**EXERCISE INSTRUCTIONS**: Leave out the pictures and copy each record below exactly.

[Records from a data collection]
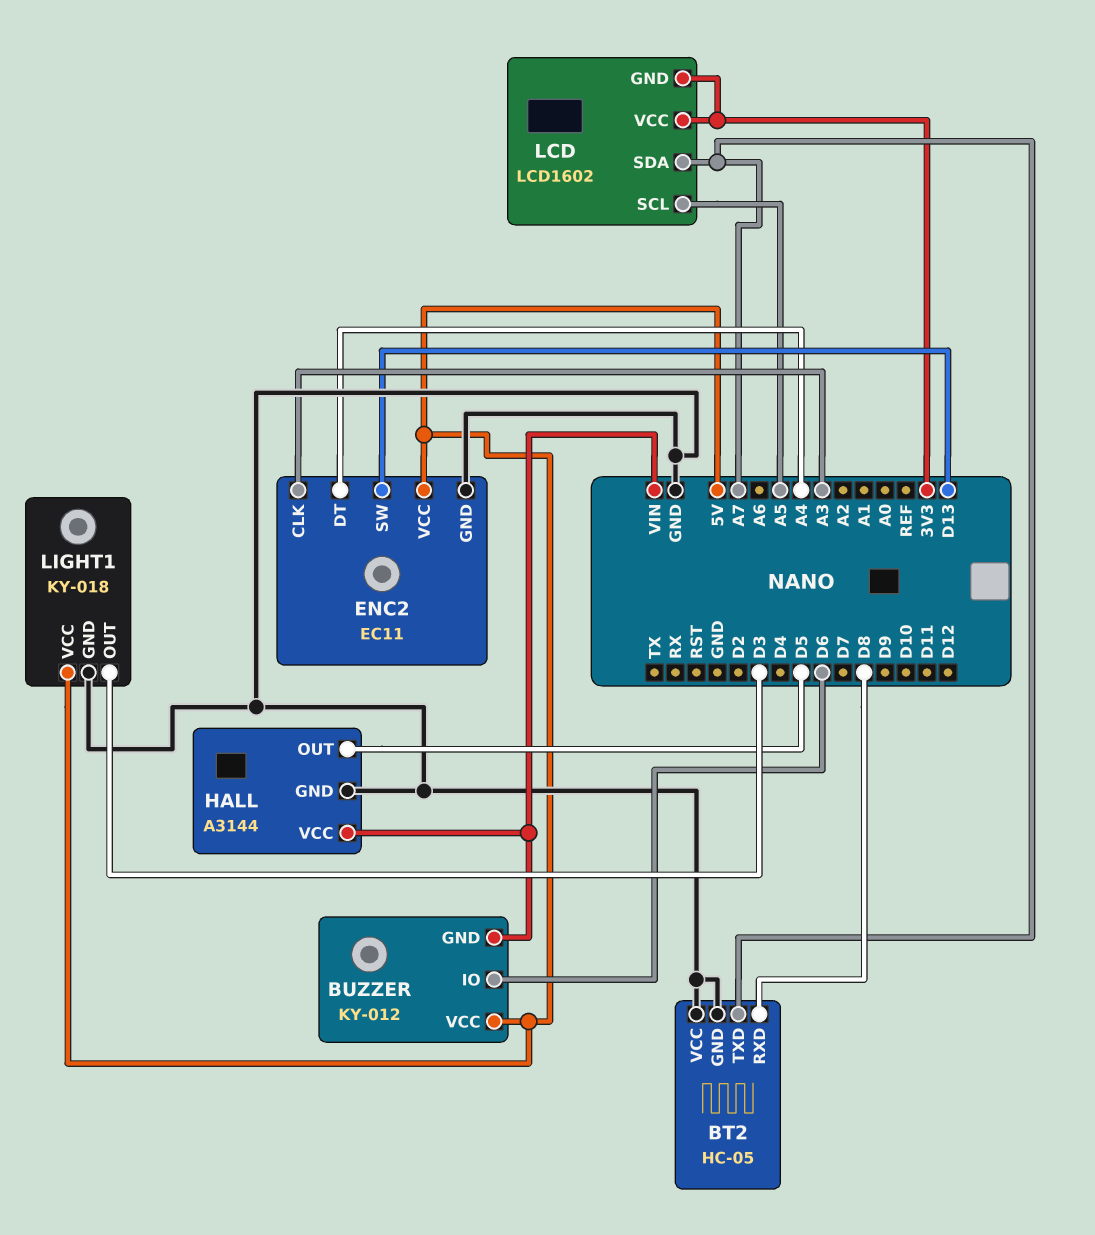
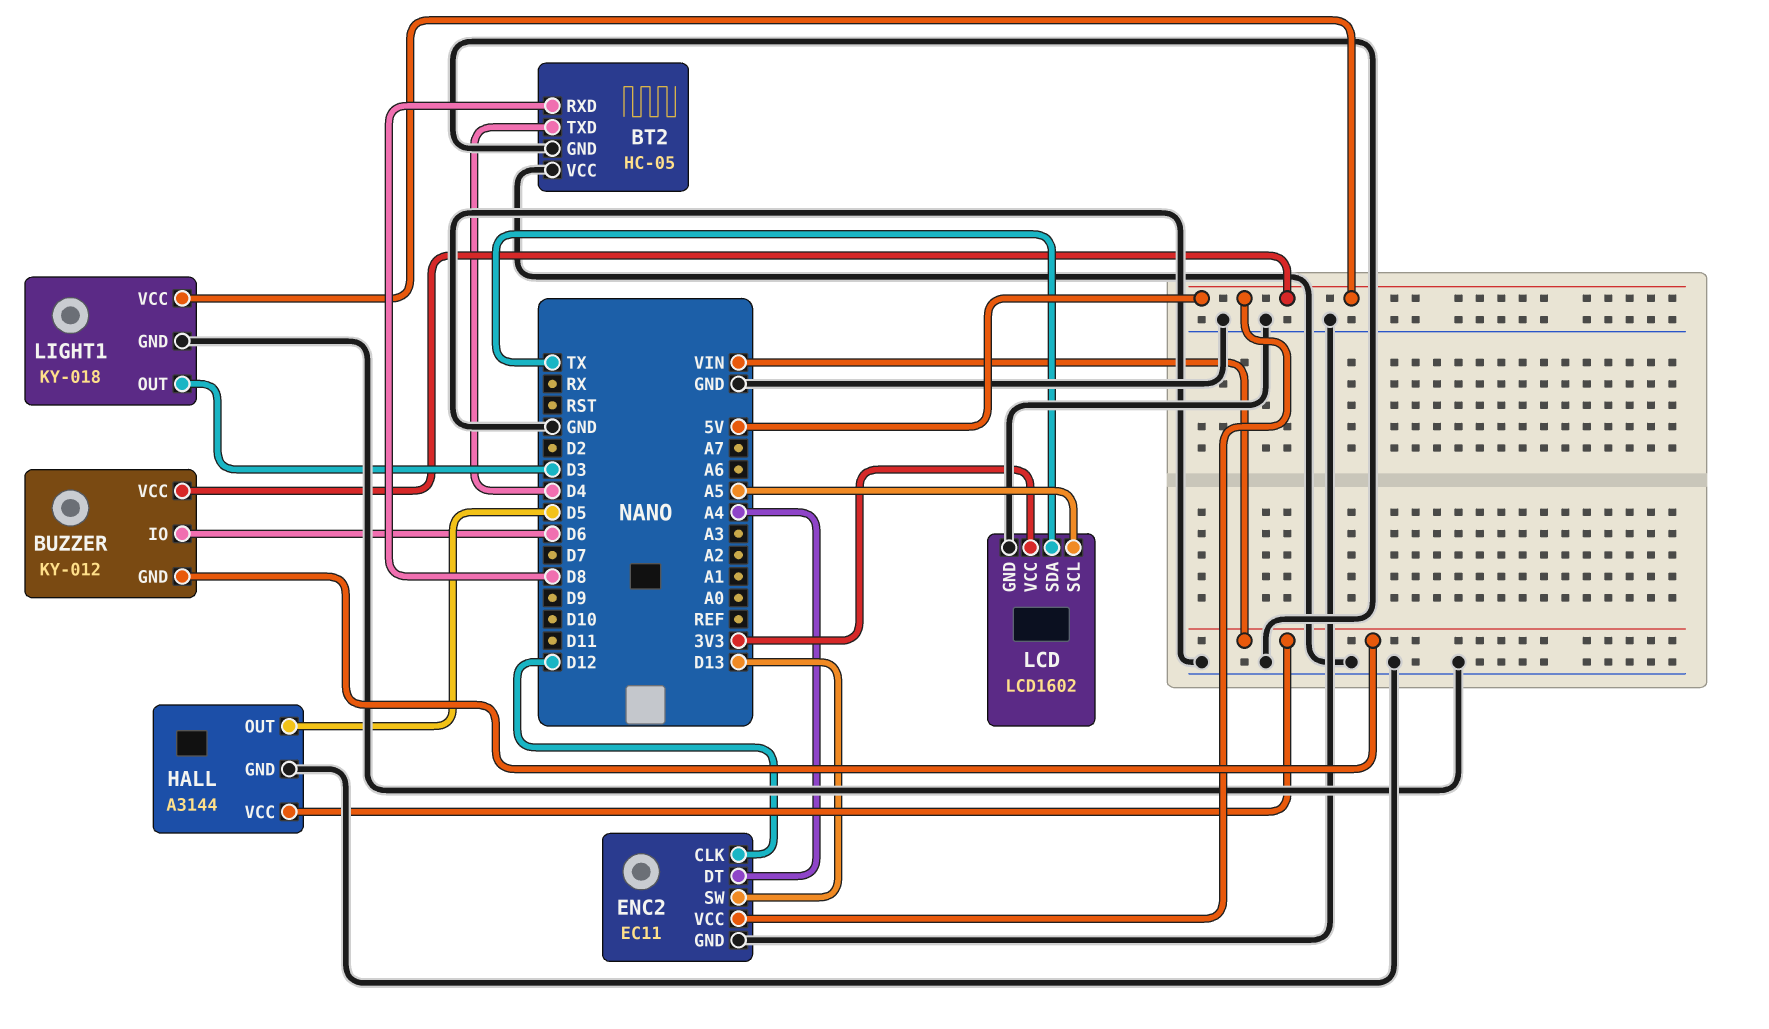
BT2 pin TXD: A7 -> D4
ENC2 pin CLK: A3 -> D12
LCD pin GND: 3V3 -> GND
LCD pin SDA: A7 -> TX

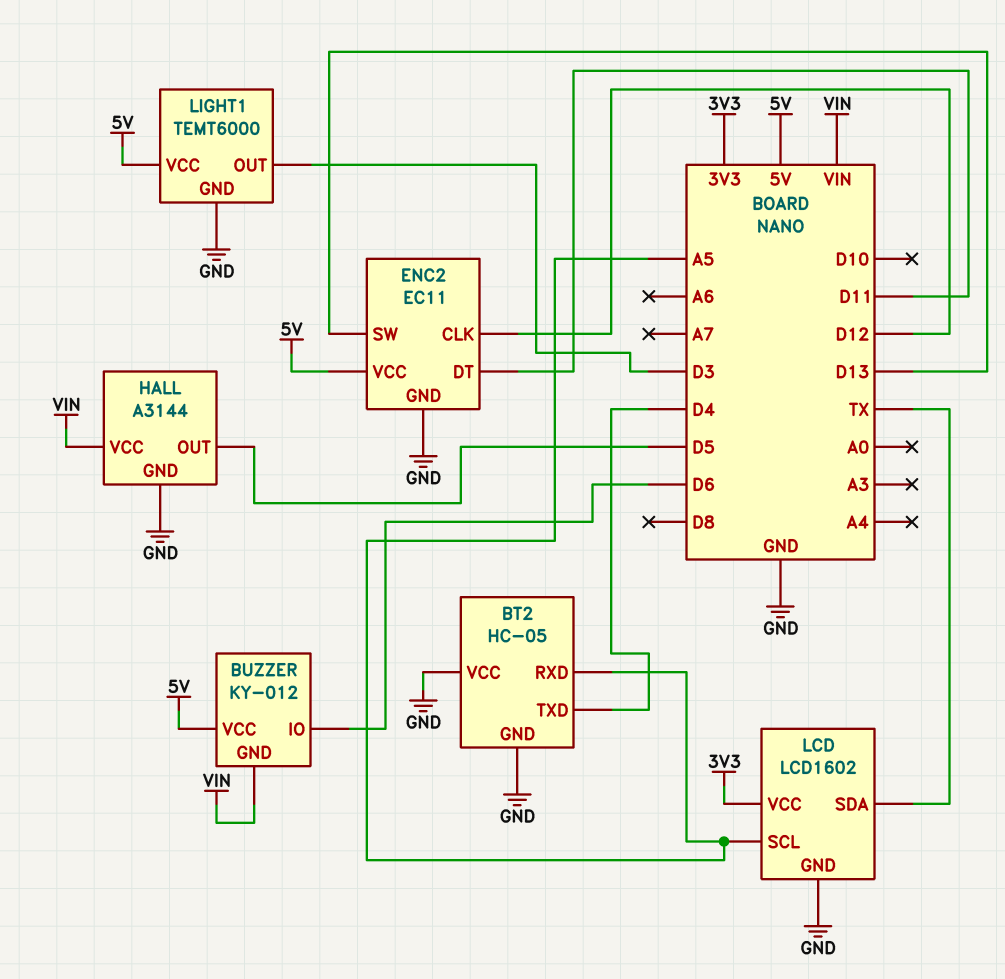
BT2 pin RXD: D8 -> A5
ENC2 pin DT: A4 -> D11
LIGHT1: KY-018 -> TEMT6000

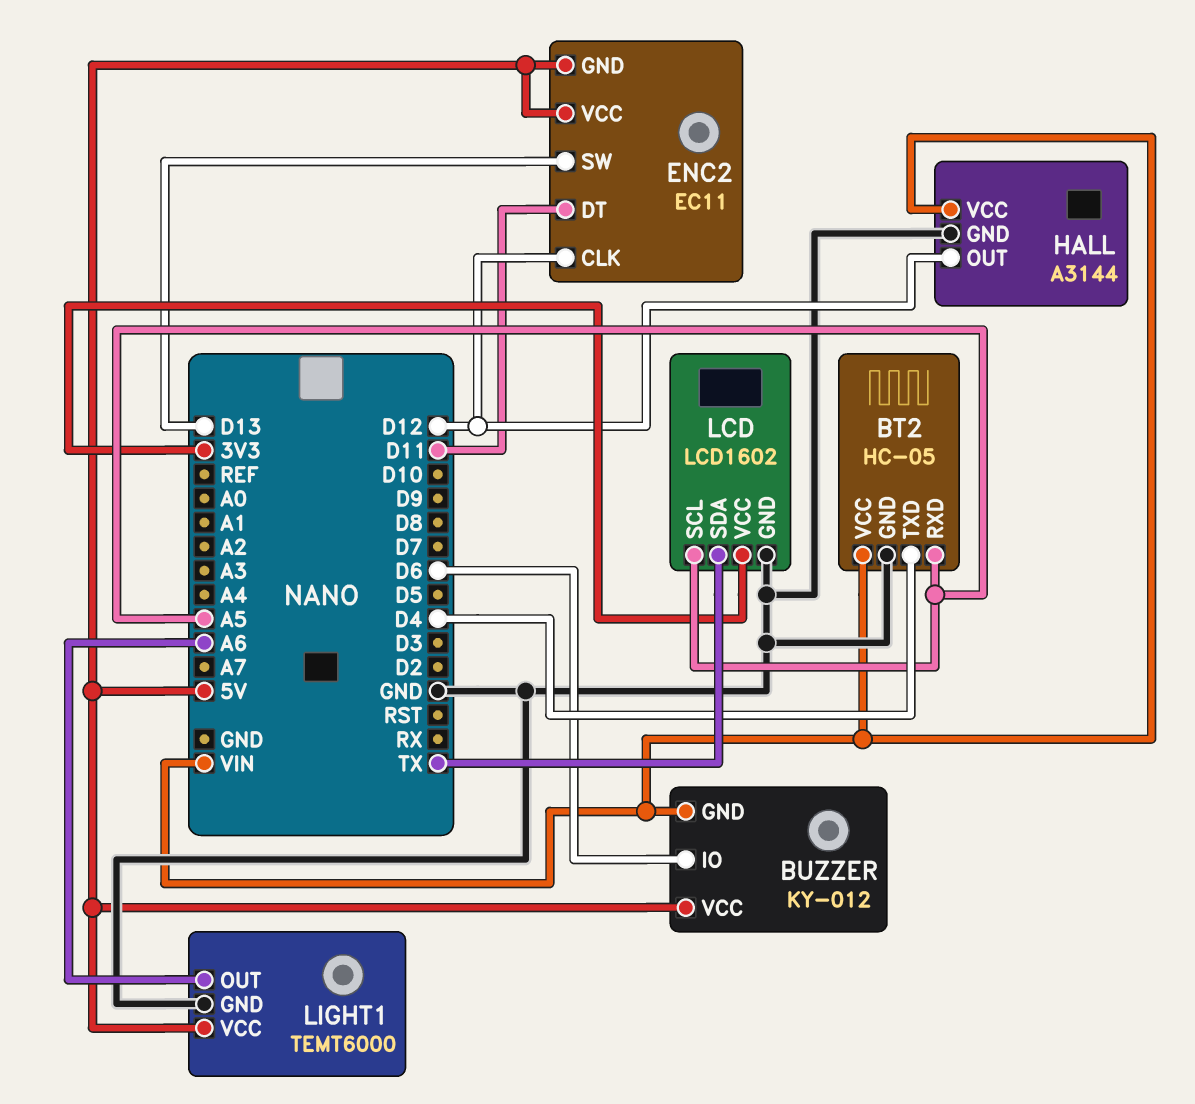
BT2 pin VCC: GND -> VIN
ENC2 pin GND: GND -> 5V
HALL pin OUT: D5 -> D12
LIGHT1 pin OUT: D3 -> A6

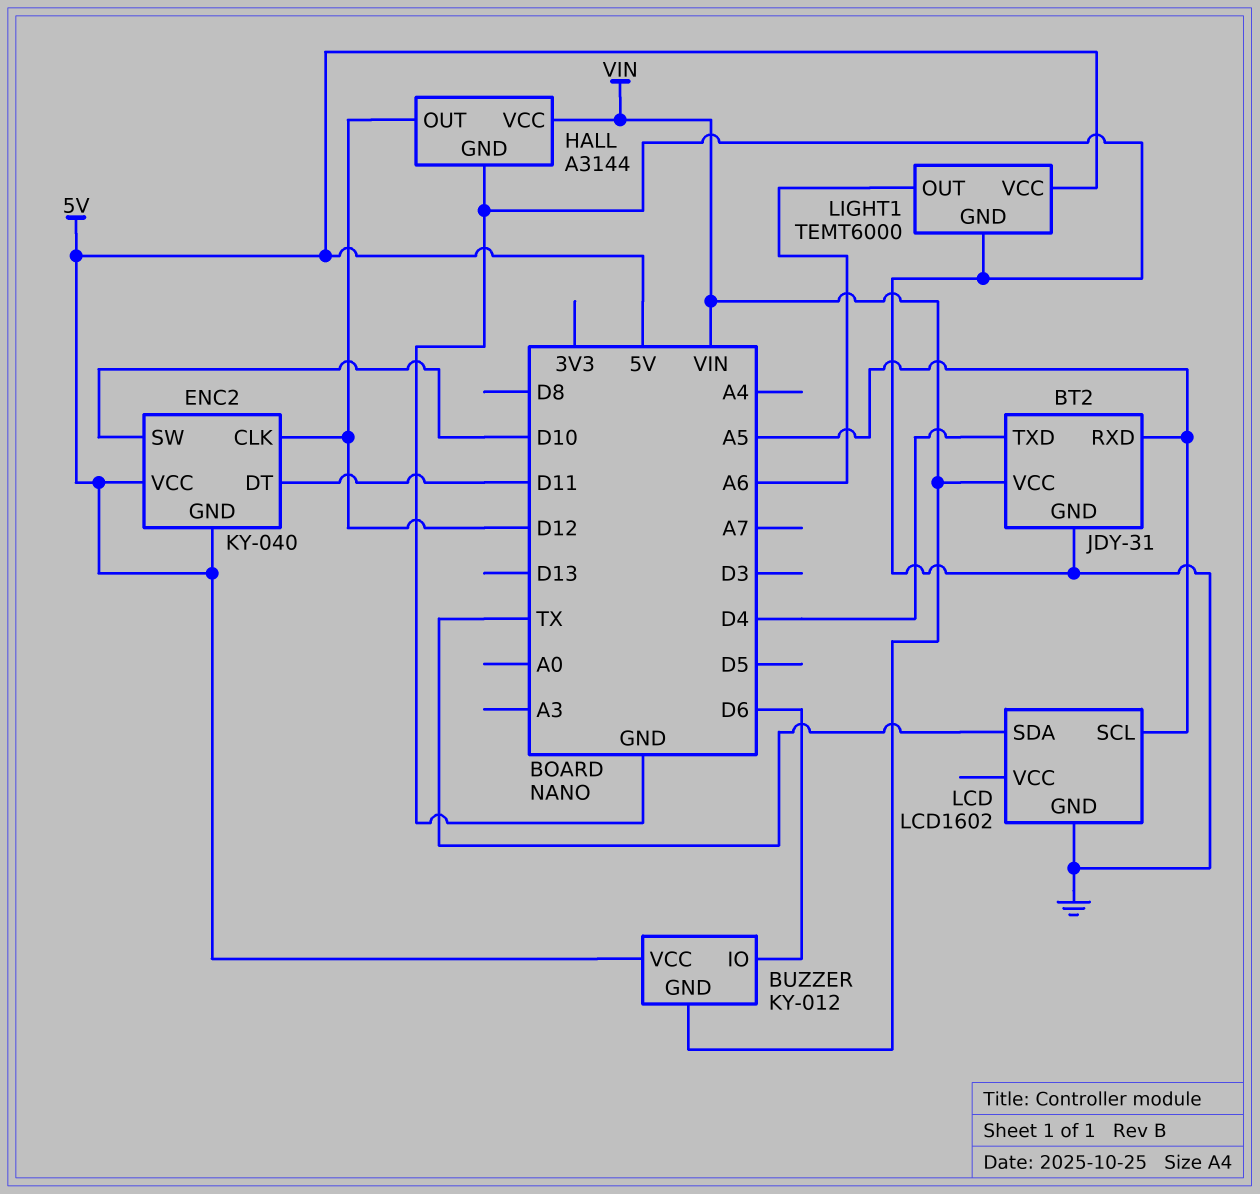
BT2: HC-05 -> JDY-31
ENC2: EC11 -> KY-040
ENC2 pin SW: D13 -> D10
LCD pin VCC: 3V3 -> none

**WRITTEN RESPONSE**:
BT2 pin TXD: A7 -> D4
ENC2 pin CLK: A3 -> D12
LCD pin GND: 3V3 -> GND
LCD pin SDA: A7 -> TX

BT2 pin RXD: D8 -> A5
ENC2 pin DT: A4 -> D11
LIGHT1: KY-018 -> TEMT6000

BT2 pin VCC: GND -> VIN
ENC2 pin GND: GND -> 5V
HALL pin OUT: D5 -> D12
LIGHT1 pin OUT: D3 -> A6

BT2: HC-05 -> JDY-31
ENC2: EC11 -> KY-040
ENC2 pin SW: D13 -> D10
LCD pin VCC: 3V3 -> none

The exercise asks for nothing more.